Records provided: Begin

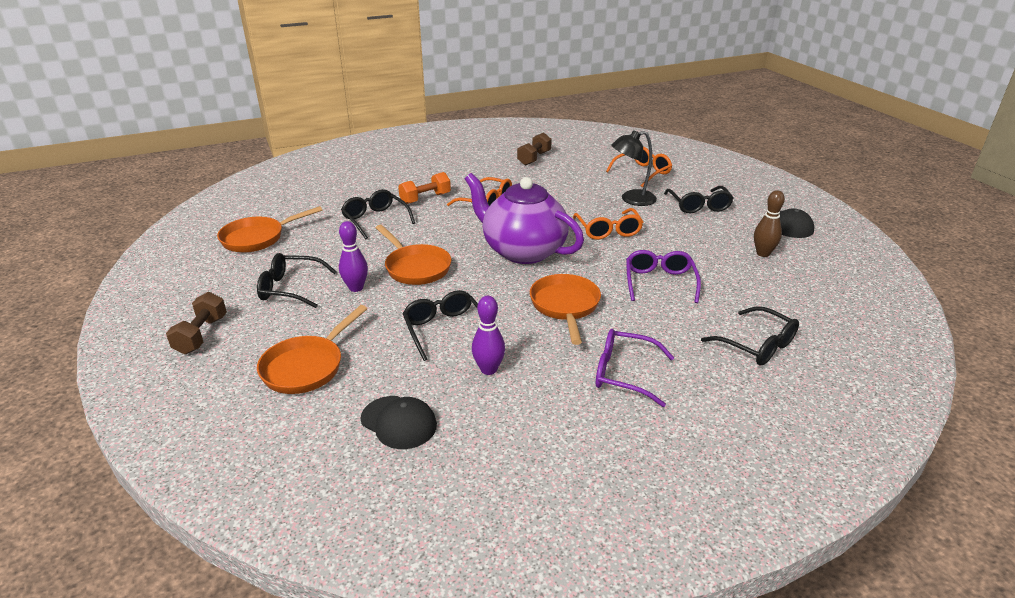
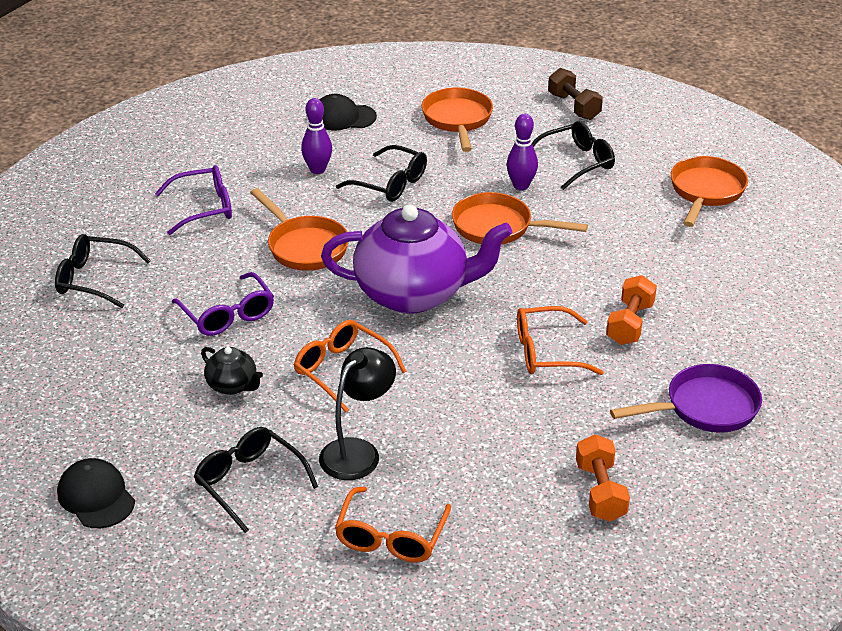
camera: 145 degrees right, 5 degrees up
(375, 220) = (633, 265): black glasses -> none
(447, 164) = (705, 408): none -> purple pan
(534, 158) = (600, 492): brown dumbbell -> orange dumbbell
(682, 245) = (233, 385): none -> black teapot
(763, 253) = (121, 415): brown bowling pin -> none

Records provided: End

• Exercise brief: State the number of lines in the data that include the string "brown", and add nothing else.

• Result: 2